GIVEN RECORDS below:
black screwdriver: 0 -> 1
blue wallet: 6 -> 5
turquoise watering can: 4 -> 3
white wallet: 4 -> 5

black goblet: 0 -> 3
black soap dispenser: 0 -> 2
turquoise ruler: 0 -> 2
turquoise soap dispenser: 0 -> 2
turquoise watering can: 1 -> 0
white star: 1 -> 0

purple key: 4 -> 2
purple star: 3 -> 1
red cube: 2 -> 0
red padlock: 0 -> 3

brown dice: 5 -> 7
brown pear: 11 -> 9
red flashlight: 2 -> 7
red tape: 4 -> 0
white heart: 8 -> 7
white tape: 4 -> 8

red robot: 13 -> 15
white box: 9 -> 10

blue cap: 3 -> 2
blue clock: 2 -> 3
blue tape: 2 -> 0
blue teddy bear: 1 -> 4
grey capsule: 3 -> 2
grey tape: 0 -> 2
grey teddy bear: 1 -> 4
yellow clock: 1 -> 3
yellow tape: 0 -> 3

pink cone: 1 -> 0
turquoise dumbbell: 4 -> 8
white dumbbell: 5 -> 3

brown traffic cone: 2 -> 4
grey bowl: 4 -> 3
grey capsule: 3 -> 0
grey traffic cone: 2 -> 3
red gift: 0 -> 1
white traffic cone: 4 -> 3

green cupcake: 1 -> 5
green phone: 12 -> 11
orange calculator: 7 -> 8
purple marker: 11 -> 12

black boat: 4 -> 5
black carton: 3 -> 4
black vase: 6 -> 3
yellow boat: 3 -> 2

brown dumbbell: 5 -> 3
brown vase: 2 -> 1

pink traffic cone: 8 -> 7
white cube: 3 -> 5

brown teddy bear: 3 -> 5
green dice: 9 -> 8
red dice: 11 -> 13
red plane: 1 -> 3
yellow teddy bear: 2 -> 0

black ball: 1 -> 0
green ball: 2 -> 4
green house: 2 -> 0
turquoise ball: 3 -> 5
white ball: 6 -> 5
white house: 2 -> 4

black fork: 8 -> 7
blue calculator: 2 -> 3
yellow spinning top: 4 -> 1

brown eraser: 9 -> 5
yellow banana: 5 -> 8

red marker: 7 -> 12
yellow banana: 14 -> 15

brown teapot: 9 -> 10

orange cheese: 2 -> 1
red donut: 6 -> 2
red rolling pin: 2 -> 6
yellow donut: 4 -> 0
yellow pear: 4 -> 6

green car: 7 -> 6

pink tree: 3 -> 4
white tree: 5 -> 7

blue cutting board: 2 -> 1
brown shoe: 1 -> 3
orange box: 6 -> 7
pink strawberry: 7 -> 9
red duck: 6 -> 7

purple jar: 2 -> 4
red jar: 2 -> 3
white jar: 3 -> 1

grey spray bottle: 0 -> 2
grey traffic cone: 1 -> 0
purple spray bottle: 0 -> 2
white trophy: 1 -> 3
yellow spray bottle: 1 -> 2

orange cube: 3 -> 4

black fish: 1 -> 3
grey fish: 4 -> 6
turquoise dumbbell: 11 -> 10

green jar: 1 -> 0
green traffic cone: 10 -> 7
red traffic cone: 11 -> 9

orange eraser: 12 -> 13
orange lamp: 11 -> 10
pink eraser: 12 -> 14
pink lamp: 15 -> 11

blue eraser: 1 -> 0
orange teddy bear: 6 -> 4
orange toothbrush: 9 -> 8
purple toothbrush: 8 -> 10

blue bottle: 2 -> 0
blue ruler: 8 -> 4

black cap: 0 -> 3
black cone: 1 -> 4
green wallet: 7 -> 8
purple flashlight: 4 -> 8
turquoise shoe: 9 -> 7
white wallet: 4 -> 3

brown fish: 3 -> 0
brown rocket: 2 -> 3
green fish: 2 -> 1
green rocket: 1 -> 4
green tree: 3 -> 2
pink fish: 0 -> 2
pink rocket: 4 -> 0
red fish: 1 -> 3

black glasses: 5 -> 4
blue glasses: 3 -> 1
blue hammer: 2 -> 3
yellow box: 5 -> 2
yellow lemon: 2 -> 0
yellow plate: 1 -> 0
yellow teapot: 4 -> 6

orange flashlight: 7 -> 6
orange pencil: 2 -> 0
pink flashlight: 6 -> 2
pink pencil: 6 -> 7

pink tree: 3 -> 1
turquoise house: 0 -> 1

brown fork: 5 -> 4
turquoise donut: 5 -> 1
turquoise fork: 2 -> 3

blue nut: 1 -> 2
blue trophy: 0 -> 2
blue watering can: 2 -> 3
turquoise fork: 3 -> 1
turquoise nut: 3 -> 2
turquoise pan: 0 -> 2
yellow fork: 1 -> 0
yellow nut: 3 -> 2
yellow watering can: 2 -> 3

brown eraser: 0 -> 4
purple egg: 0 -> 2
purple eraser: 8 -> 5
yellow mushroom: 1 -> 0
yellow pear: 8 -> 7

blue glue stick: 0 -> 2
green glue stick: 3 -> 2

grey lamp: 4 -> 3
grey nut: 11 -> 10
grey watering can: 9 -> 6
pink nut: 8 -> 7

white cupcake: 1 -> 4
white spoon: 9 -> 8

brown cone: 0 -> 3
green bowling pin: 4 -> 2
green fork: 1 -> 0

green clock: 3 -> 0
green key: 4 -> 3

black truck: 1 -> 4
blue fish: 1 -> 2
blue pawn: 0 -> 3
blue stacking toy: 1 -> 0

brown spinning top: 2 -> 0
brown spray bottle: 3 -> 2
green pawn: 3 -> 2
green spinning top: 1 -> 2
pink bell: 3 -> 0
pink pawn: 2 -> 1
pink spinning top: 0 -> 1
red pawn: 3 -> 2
End of GIVEN RECORDS.
WHAT YOU WILL DO: Return every line holding the word "ball" from the records.

EXERCISE ANSWER:
black ball: 1 -> 0
green ball: 2 -> 4
turquoise ball: 3 -> 5
white ball: 6 -> 5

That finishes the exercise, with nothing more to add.